▸ What is being asked
All that is wanted is the span of lines from the one with "(203, 304) = (568, 405): turquoise" to the last line of the data, copied exactly.

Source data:
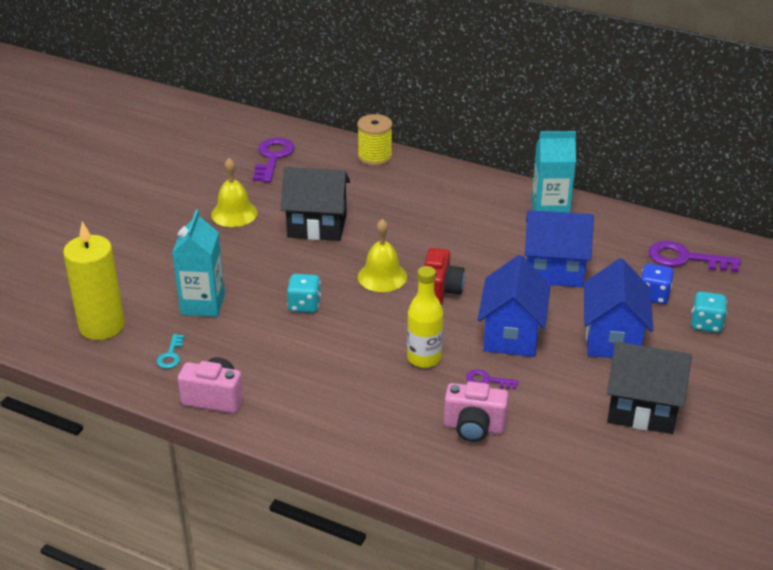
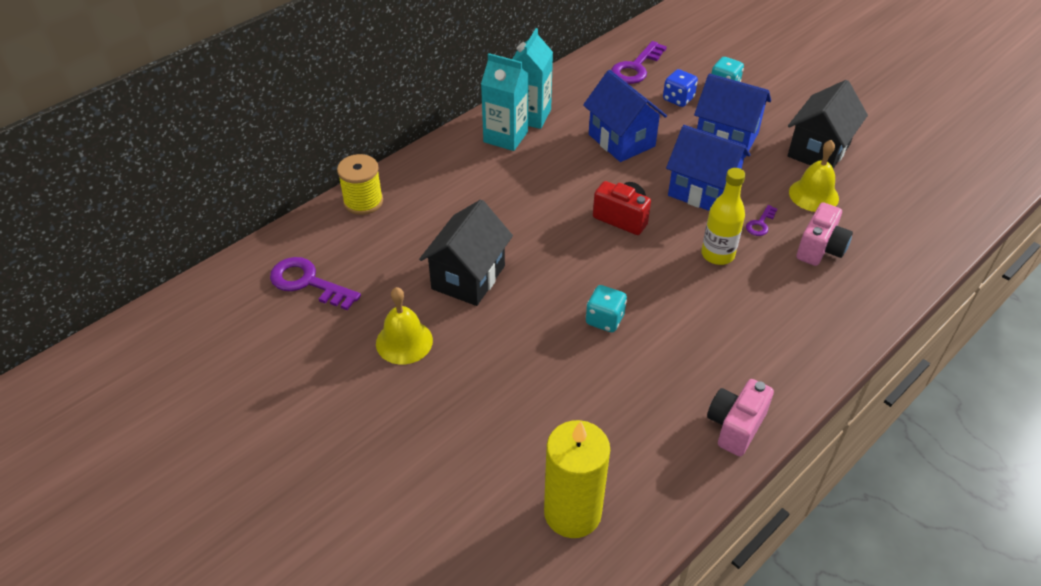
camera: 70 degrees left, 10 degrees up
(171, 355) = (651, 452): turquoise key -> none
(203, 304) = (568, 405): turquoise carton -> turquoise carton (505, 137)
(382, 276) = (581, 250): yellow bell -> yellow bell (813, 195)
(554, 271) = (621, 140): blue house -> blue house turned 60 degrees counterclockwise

▸ Response to the task
(203, 304) = (568, 405): turquoise carton -> turquoise carton (505, 137)
(382, 276) = (581, 250): yellow bell -> yellow bell (813, 195)
(554, 271) = (621, 140): blue house -> blue house turned 60 degrees counterclockwise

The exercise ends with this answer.